(Records from a data source)
=======
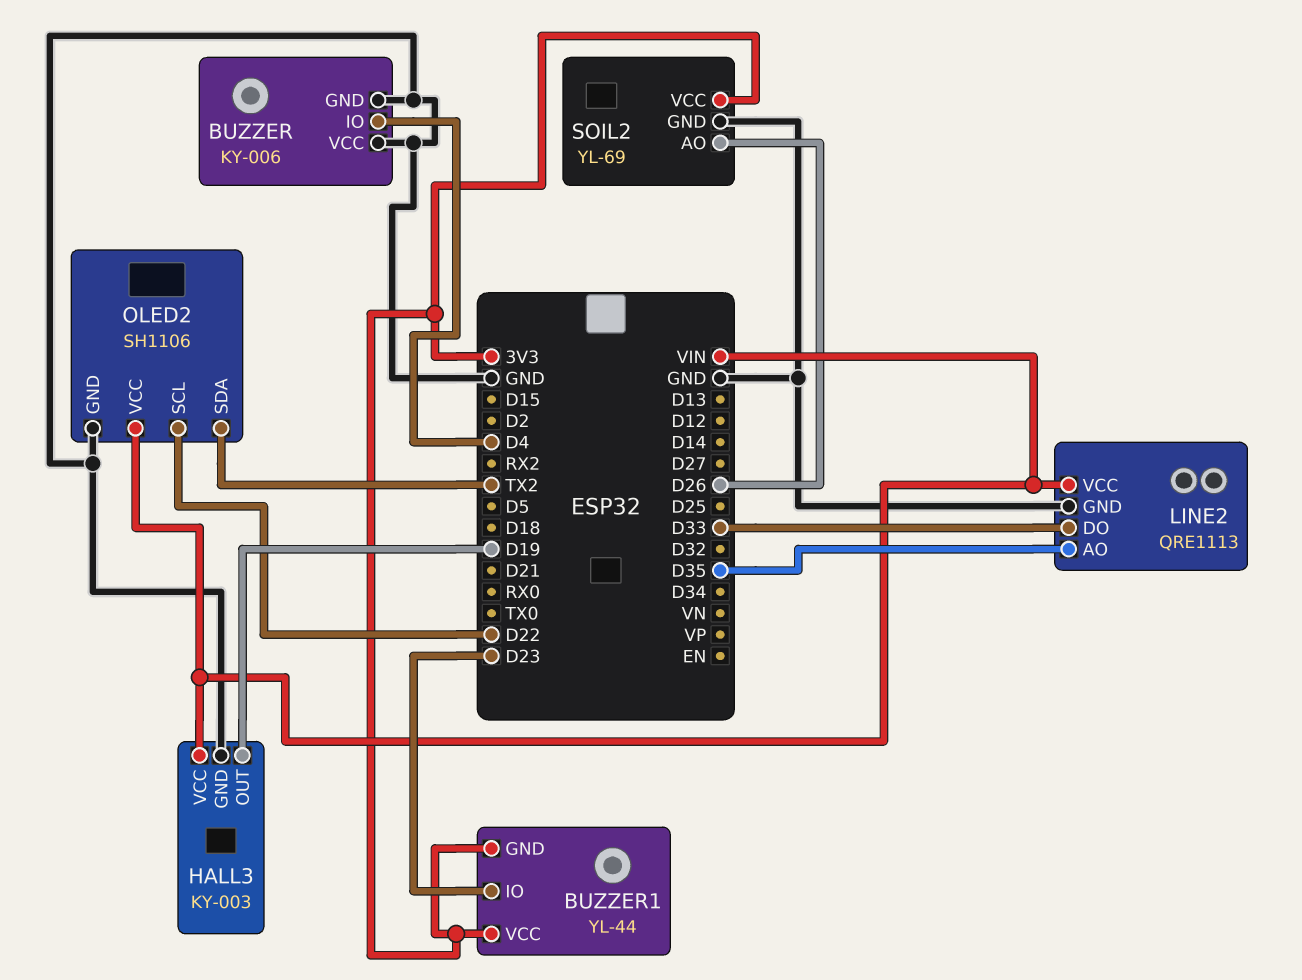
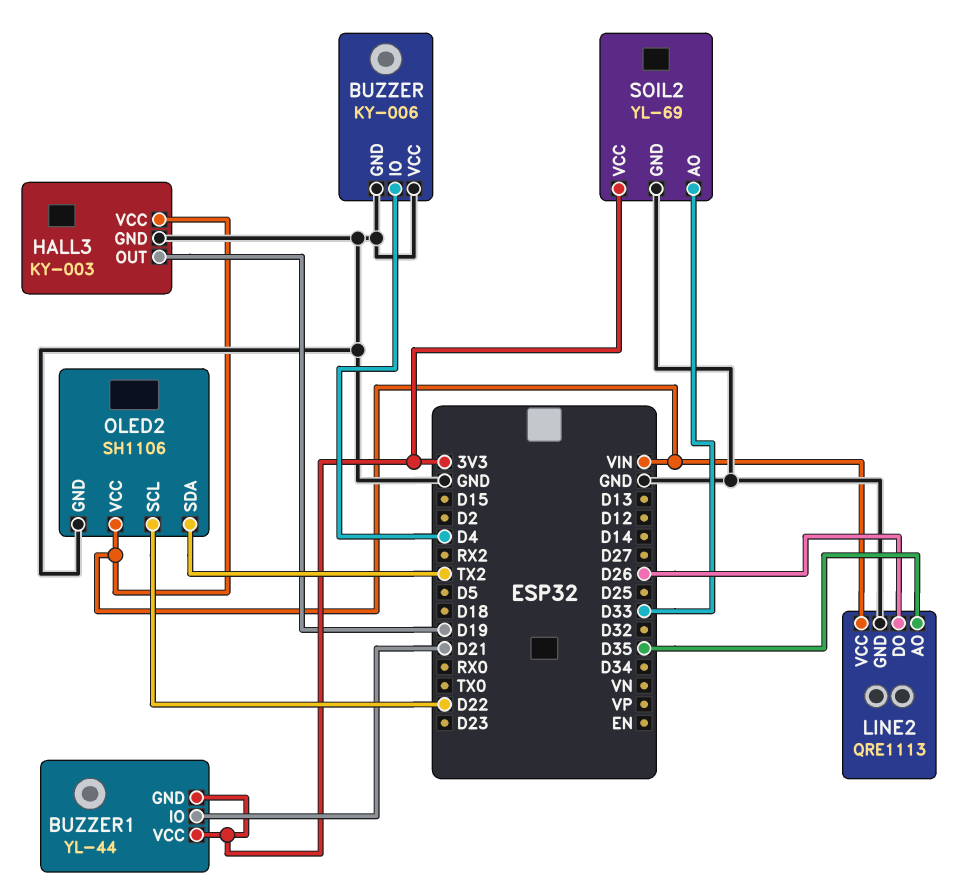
BUZZER1 pin IO: D23 -> D21
LINE2 pin DO: D33 -> D26
SOIL2 pin AO: D26 -> D33

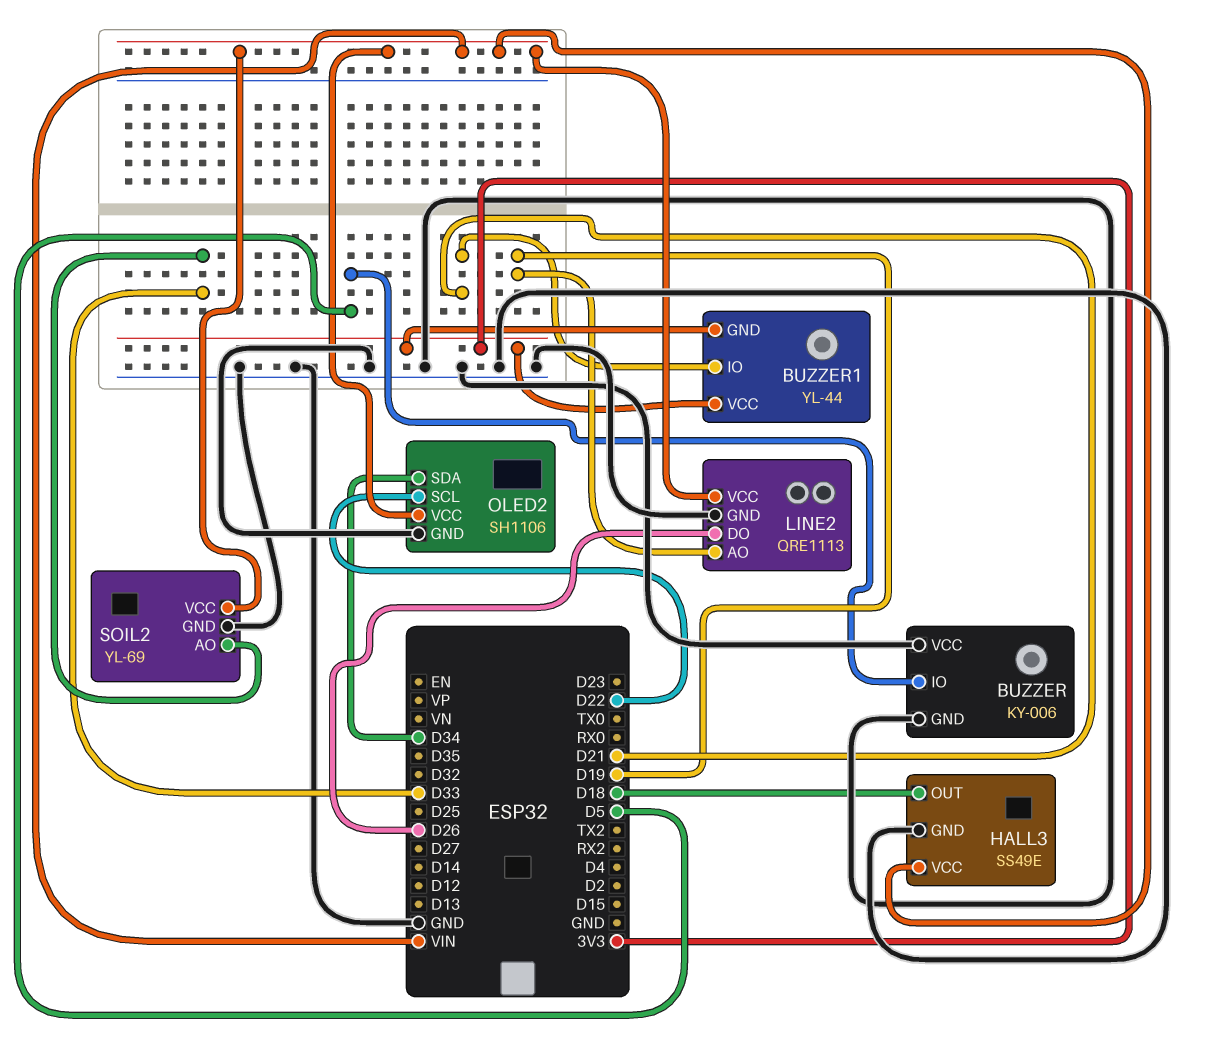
BUZZER pin IO: D4 -> D5
HALL3: KY-003 -> SS49E
HALL3 pin OUT: D19 -> D18
LINE2 pin AO: D35 -> D19
OLED2 pin SDA: TX2 -> D34
SOIL2 pin VCC: 3V3 -> VIN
=======
Leaving out only the pictures, retype every record exactly.

BUZZER1 pin IO: D23 -> D21
LINE2 pin DO: D33 -> D26
SOIL2 pin AO: D26 -> D33

BUZZER pin IO: D4 -> D5
HALL3: KY-003 -> SS49E
HALL3 pin OUT: D19 -> D18
LINE2 pin AO: D35 -> D19
OLED2 pin SDA: TX2 -> D34
SOIL2 pin VCC: 3V3 -> VIN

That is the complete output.